WHAT YOU SHOULD DO -
Copy the entries below word for word, but omit any pictures they contain.

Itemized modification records
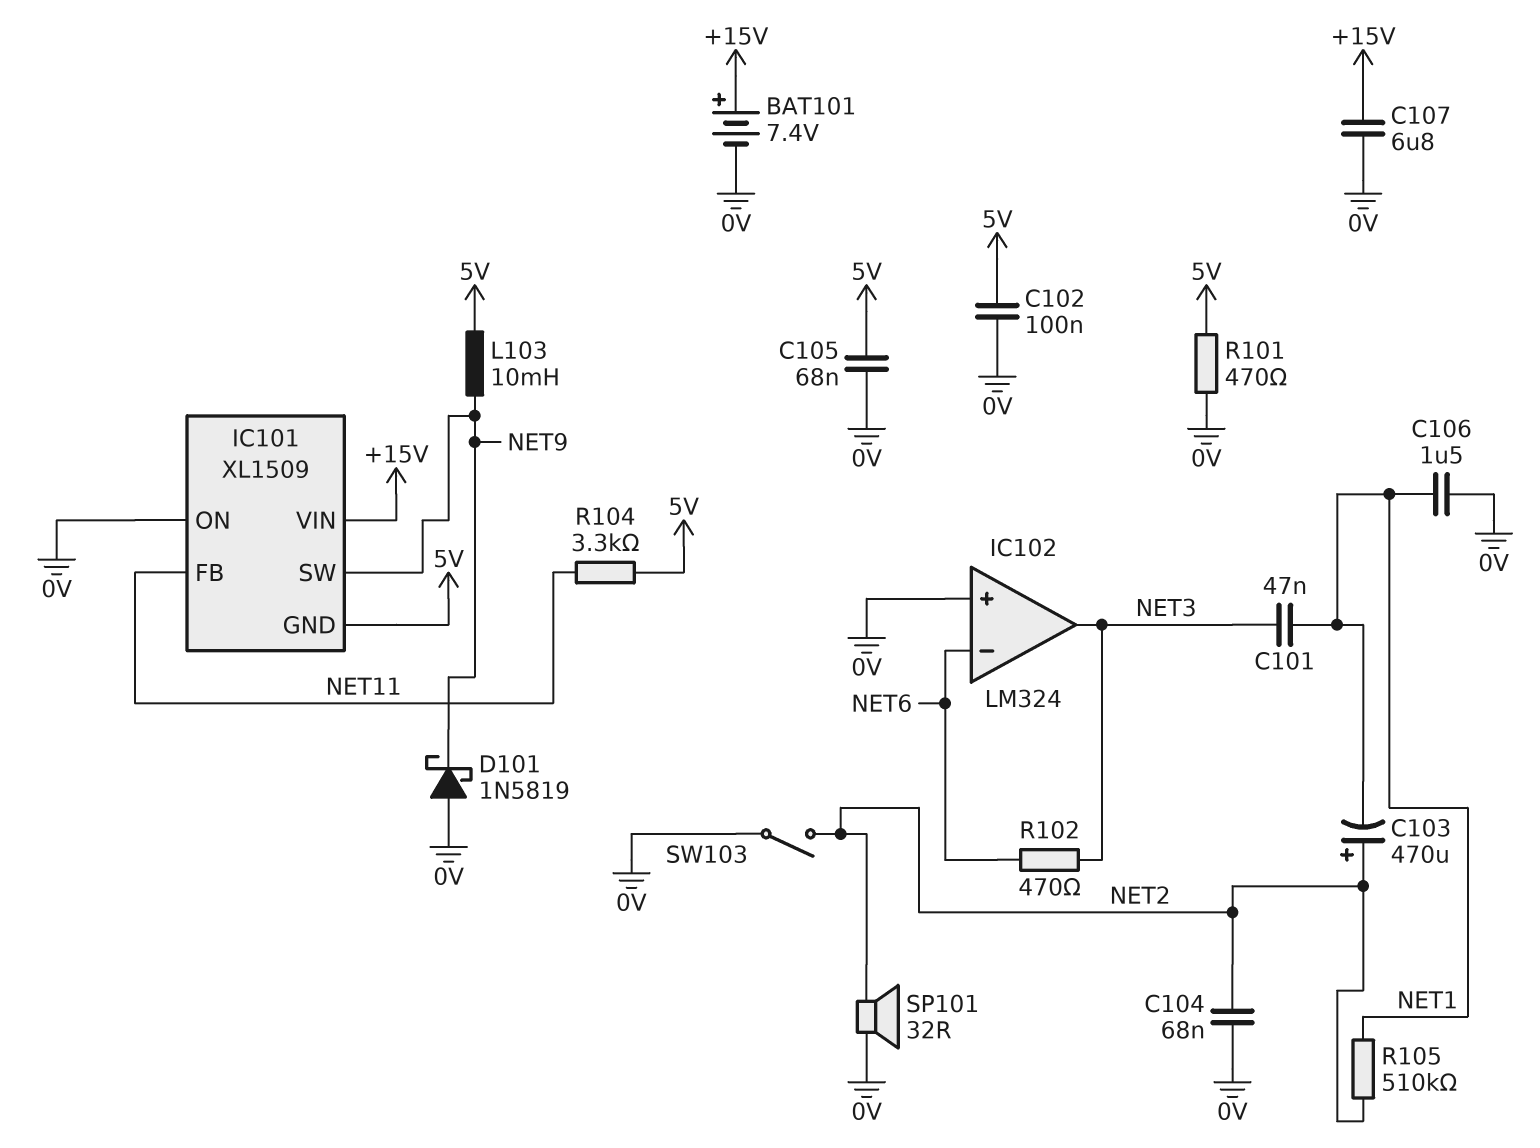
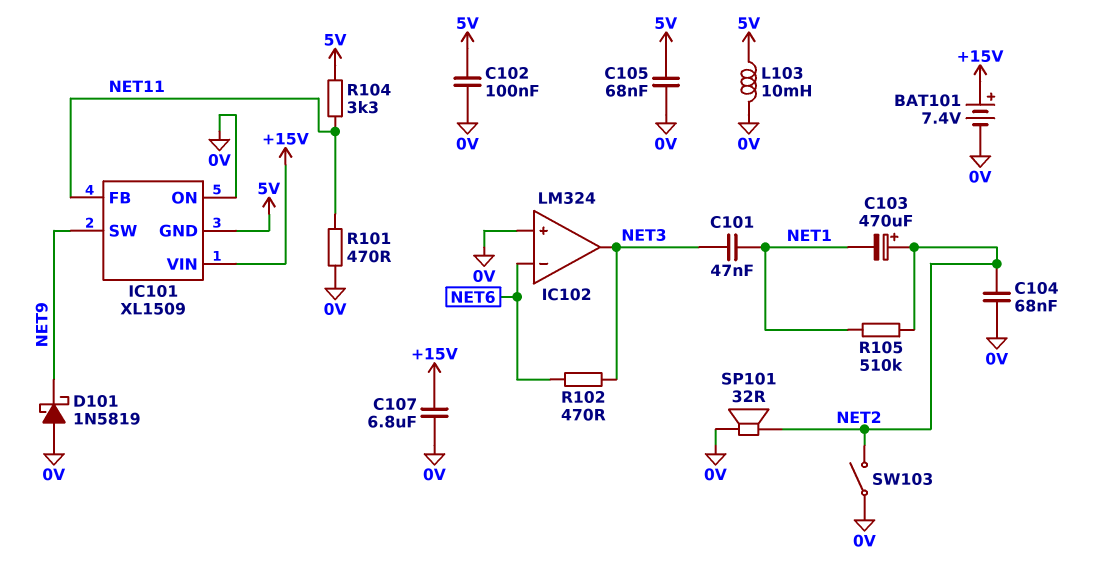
C106: 1.5uF (0V, NET1) -> none
L103: 10mH (5V, NET9) -> 10mH (0V, 5V)
R101: 470 (0V, 5V) -> 470 (0V, NET11)

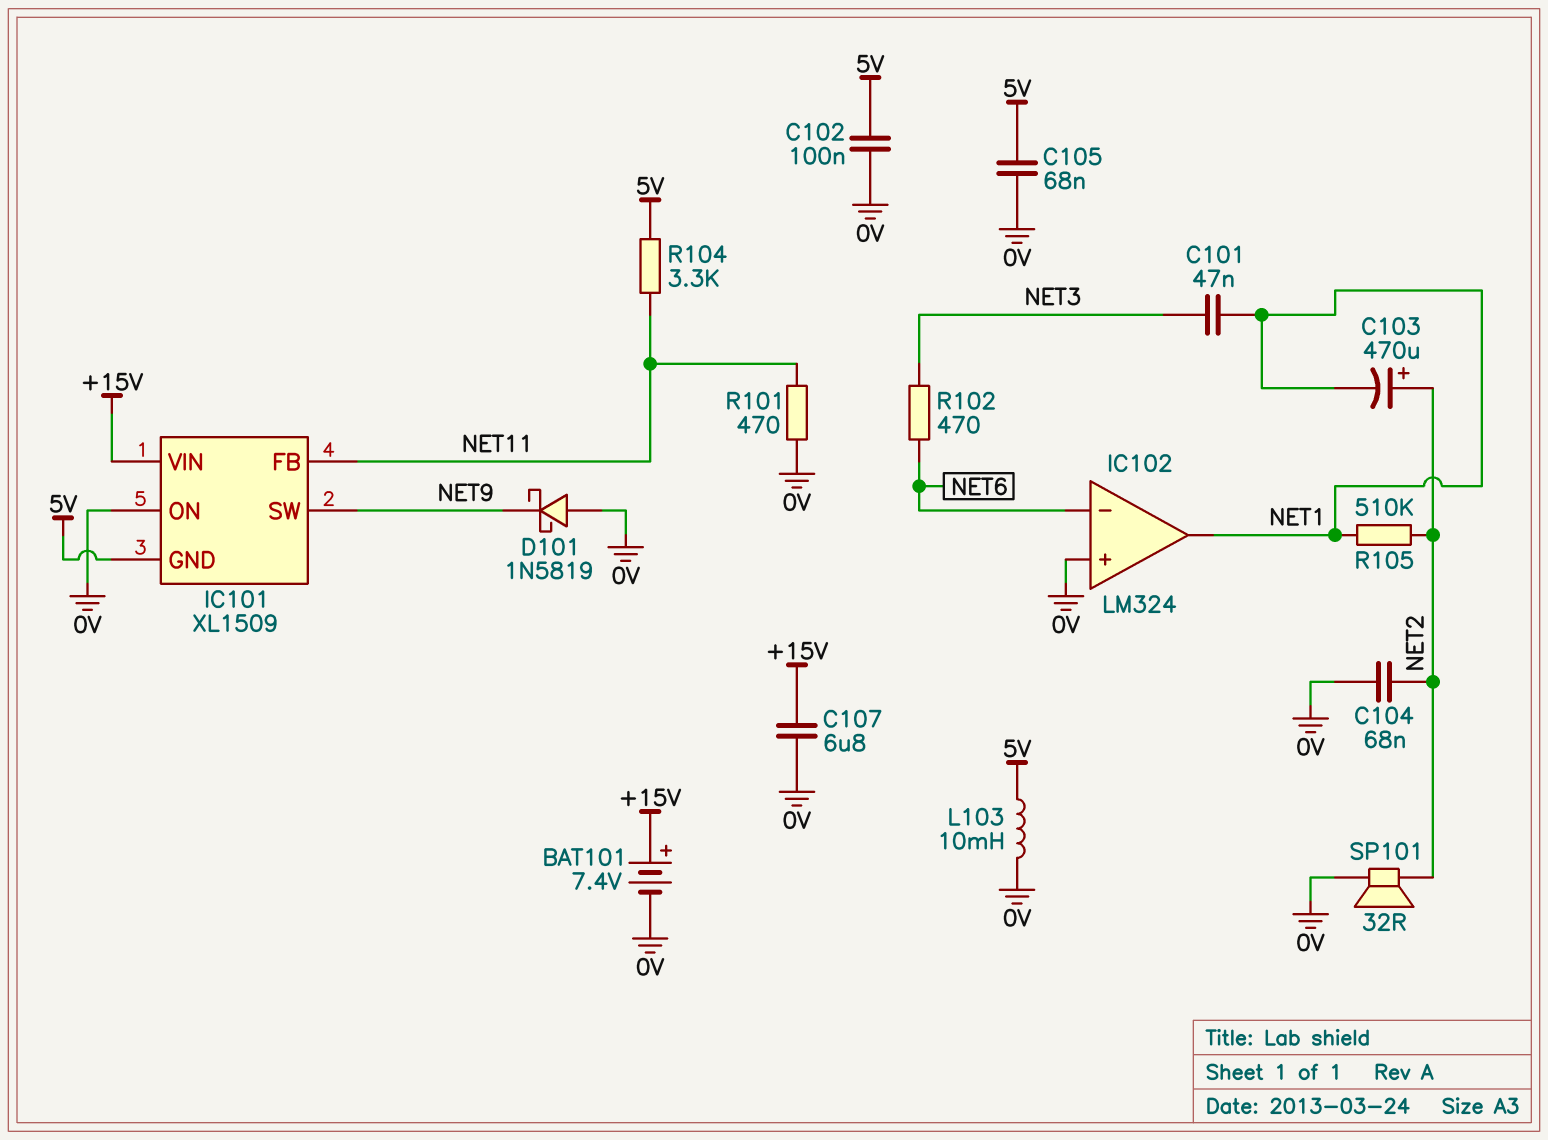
IC102 pin out: NET3 -> NET1
SW103: switch (0V, NET2) -> none

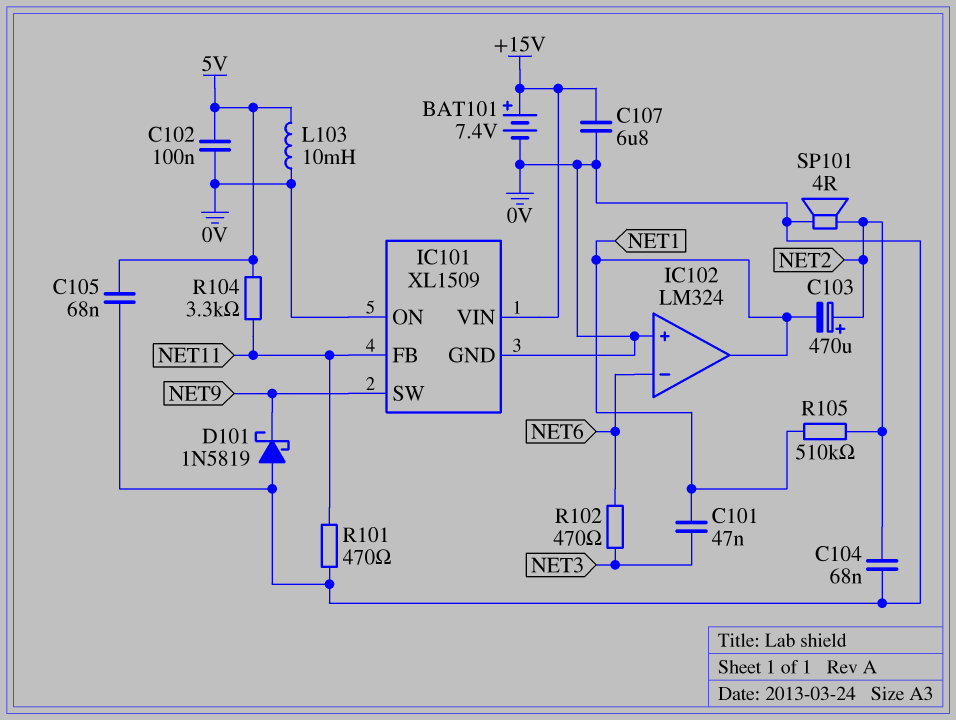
IC101 pin GND: 5V -> 0V
SP101: speaker 32R (0V, NET2) -> speaker 4R (0V, NET2)

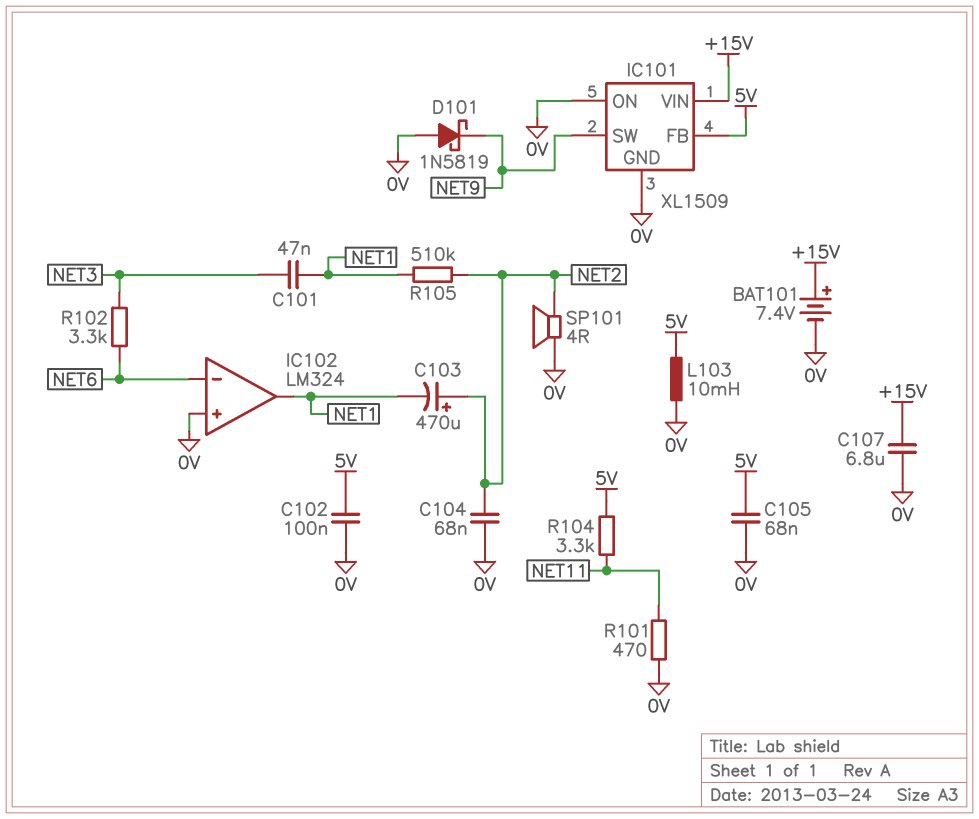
IC101 pin FB: NET11 -> 5V
R102: 470 (NET3, NET6) -> 3.3k (NET3, NET6)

WORKED SOLUTION -
C106: 1.5uF (0V, NET1) -> none
L103: 10mH (5V, NET9) -> 10mH (0V, 5V)
R101: 470 (0V, 5V) -> 470 (0V, NET11)

IC102 pin out: NET3 -> NET1
SW103: switch (0V, NET2) -> none

IC101 pin GND: 5V -> 0V
SP101: speaker 32R (0V, NET2) -> speaker 4R (0V, NET2)

IC101 pin FB: NET11 -> 5V
R102: 470 (NET3, NET6) -> 3.3k (NET3, NET6)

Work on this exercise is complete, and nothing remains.